Exercise input:

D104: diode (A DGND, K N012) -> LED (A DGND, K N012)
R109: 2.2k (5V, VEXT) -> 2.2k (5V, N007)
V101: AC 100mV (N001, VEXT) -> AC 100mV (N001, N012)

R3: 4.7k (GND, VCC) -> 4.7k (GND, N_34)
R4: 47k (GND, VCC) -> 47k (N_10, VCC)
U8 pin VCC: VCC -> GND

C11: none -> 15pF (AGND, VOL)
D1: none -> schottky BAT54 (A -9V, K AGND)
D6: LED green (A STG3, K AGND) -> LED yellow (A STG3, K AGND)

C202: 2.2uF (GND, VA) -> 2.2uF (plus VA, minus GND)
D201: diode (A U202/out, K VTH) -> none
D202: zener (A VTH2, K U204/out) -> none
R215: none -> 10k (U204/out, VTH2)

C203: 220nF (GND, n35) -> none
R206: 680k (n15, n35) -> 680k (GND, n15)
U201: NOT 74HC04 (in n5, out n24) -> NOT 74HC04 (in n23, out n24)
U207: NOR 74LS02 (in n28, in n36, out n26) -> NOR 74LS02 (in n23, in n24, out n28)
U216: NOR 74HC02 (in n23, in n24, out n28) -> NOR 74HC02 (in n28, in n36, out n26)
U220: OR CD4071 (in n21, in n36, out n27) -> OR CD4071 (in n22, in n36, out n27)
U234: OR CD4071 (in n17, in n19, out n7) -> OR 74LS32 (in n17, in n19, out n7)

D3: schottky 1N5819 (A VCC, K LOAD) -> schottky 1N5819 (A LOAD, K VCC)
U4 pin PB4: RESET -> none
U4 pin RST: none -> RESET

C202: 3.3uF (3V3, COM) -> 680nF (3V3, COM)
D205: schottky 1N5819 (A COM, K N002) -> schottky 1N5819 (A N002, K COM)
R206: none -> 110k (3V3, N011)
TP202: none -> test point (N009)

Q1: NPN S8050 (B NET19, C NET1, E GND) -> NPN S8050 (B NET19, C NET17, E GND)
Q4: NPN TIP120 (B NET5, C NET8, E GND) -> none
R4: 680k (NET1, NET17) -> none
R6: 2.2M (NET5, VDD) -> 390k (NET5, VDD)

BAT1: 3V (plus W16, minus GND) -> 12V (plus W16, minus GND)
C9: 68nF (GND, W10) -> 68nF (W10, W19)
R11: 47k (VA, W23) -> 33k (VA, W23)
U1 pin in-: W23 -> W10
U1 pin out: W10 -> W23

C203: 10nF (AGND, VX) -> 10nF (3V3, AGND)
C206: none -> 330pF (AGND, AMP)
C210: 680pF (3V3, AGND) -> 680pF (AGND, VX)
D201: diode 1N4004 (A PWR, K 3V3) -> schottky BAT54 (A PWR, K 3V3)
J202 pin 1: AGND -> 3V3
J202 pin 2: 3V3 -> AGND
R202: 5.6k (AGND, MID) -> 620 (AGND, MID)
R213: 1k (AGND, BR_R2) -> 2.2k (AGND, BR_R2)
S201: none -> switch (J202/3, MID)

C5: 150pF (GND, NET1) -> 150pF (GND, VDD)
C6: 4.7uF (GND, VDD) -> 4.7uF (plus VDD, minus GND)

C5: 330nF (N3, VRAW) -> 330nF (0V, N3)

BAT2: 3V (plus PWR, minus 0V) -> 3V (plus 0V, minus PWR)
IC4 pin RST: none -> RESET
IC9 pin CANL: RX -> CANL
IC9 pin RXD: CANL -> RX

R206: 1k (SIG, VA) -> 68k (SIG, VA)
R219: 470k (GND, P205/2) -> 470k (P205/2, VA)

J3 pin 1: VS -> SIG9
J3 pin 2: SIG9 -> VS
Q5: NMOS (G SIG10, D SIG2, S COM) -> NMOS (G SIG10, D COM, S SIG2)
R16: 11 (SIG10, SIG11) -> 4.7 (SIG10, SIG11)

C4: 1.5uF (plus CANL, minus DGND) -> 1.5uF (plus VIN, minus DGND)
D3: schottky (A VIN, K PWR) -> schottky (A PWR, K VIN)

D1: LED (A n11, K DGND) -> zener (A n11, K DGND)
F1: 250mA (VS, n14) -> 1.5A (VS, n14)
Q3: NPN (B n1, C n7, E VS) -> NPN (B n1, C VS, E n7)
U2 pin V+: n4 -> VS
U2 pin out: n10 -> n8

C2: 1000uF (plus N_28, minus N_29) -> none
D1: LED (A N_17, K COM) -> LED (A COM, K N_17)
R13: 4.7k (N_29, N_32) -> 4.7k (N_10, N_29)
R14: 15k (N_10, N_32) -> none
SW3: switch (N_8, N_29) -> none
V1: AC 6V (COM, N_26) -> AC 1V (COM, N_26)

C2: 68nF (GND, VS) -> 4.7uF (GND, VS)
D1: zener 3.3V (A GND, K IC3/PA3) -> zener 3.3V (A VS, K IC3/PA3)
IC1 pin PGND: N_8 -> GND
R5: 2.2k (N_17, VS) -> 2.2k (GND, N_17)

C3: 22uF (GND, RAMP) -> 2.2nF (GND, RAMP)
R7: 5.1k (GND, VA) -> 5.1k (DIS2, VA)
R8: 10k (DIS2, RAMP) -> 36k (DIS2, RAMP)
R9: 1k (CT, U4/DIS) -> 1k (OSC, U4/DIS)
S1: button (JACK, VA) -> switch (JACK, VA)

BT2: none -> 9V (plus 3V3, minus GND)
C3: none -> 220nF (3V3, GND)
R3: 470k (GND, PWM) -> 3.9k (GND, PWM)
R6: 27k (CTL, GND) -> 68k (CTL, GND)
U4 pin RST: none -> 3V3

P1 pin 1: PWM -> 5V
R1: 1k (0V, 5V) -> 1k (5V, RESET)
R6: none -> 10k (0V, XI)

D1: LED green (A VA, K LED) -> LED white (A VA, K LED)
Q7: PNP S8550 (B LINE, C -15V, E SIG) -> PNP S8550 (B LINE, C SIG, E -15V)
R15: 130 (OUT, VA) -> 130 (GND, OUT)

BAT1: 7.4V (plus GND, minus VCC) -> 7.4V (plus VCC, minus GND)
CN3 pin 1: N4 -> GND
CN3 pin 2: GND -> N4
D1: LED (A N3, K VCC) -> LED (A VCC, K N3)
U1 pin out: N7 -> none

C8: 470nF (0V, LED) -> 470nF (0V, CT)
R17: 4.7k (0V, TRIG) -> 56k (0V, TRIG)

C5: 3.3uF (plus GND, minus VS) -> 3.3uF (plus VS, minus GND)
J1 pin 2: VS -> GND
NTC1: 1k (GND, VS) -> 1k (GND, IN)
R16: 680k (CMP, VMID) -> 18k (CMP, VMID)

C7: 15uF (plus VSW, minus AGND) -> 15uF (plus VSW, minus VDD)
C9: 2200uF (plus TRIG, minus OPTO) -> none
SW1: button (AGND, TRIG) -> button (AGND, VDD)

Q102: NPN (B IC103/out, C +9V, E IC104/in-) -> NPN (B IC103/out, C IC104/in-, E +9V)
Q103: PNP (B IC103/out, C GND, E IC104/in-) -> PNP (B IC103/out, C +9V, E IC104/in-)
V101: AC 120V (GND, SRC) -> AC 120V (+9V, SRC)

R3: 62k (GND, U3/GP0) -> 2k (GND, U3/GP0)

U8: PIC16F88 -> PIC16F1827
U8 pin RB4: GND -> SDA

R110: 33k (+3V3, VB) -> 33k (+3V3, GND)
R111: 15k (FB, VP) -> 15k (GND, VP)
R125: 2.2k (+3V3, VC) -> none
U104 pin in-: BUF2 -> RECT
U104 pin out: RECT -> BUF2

Activity: From the material above, copy exactly the lines between the line holding "R11: 47k (VA, W23) -> 33k (VA, W23)" and the line holding "S1: button (JACK, VA) -> switch (JACK, VA)", inclusive, and only those.

Output below:
R11: 47k (VA, W23) -> 33k (VA, W23)
U1 pin in-: W23 -> W10
U1 pin out: W10 -> W23

C203: 10nF (AGND, VX) -> 10nF (3V3, AGND)
C206: none -> 330pF (AGND, AMP)
C210: 680pF (3V3, AGND) -> 680pF (AGND, VX)
D201: diode 1N4004 (A PWR, K 3V3) -> schottky BAT54 (A PWR, K 3V3)
J202 pin 1: AGND -> 3V3
J202 pin 2: 3V3 -> AGND
R202: 5.6k (AGND, MID) -> 620 (AGND, MID)
R213: 1k (AGND, BR_R2) -> 2.2k (AGND, BR_R2)
S201: none -> switch (J202/3, MID)

C5: 150pF (GND, NET1) -> 150pF (GND, VDD)
C6: 4.7uF (GND, VDD) -> 4.7uF (plus VDD, minus GND)

C5: 330nF (N3, VRAW) -> 330nF (0V, N3)

BAT2: 3V (plus PWR, minus 0V) -> 3V (plus 0V, minus PWR)
IC4 pin RST: none -> RESET
IC9 pin CANL: RX -> CANL
IC9 pin RXD: CANL -> RX

R206: 1k (SIG, VA) -> 68k (SIG, VA)
R219: 470k (GND, P205/2) -> 470k (P205/2, VA)

J3 pin 1: VS -> SIG9
J3 pin 2: SIG9 -> VS
Q5: NMOS (G SIG10, D SIG2, S COM) -> NMOS (G SIG10, D COM, S SIG2)
R16: 11 (SIG10, SIG11) -> 4.7 (SIG10, SIG11)

C4: 1.5uF (plus CANL, minus DGND) -> 1.5uF (plus VIN, minus DGND)
D3: schottky (A VIN, K PWR) -> schottky (A PWR, K VIN)

D1: LED (A n11, K DGND) -> zener (A n11, K DGND)
F1: 250mA (VS, n14) -> 1.5A (VS, n14)
Q3: NPN (B n1, C n7, E VS) -> NPN (B n1, C VS, E n7)
U2 pin V+: n4 -> VS
U2 pin out: n10 -> n8

C2: 1000uF (plus N_28, minus N_29) -> none
D1: LED (A N_17, K COM) -> LED (A COM, K N_17)
R13: 4.7k (N_29, N_32) -> 4.7k (N_10, N_29)
R14: 15k (N_10, N_32) -> none
SW3: switch (N_8, N_29) -> none
V1: AC 6V (COM, N_26) -> AC 1V (COM, N_26)

C2: 68nF (GND, VS) -> 4.7uF (GND, VS)
D1: zener 3.3V (A GND, K IC3/PA3) -> zener 3.3V (A VS, K IC3/PA3)
IC1 pin PGND: N_8 -> GND
R5: 2.2k (N_17, VS) -> 2.2k (GND, N_17)

C3: 22uF (GND, RAMP) -> 2.2nF (GND, RAMP)
R7: 5.1k (GND, VA) -> 5.1k (DIS2, VA)
R8: 10k (DIS2, RAMP) -> 36k (DIS2, RAMP)
R9: 1k (CT, U4/DIS) -> 1k (OSC, U4/DIS)
S1: button (JACK, VA) -> switch (JACK, VA)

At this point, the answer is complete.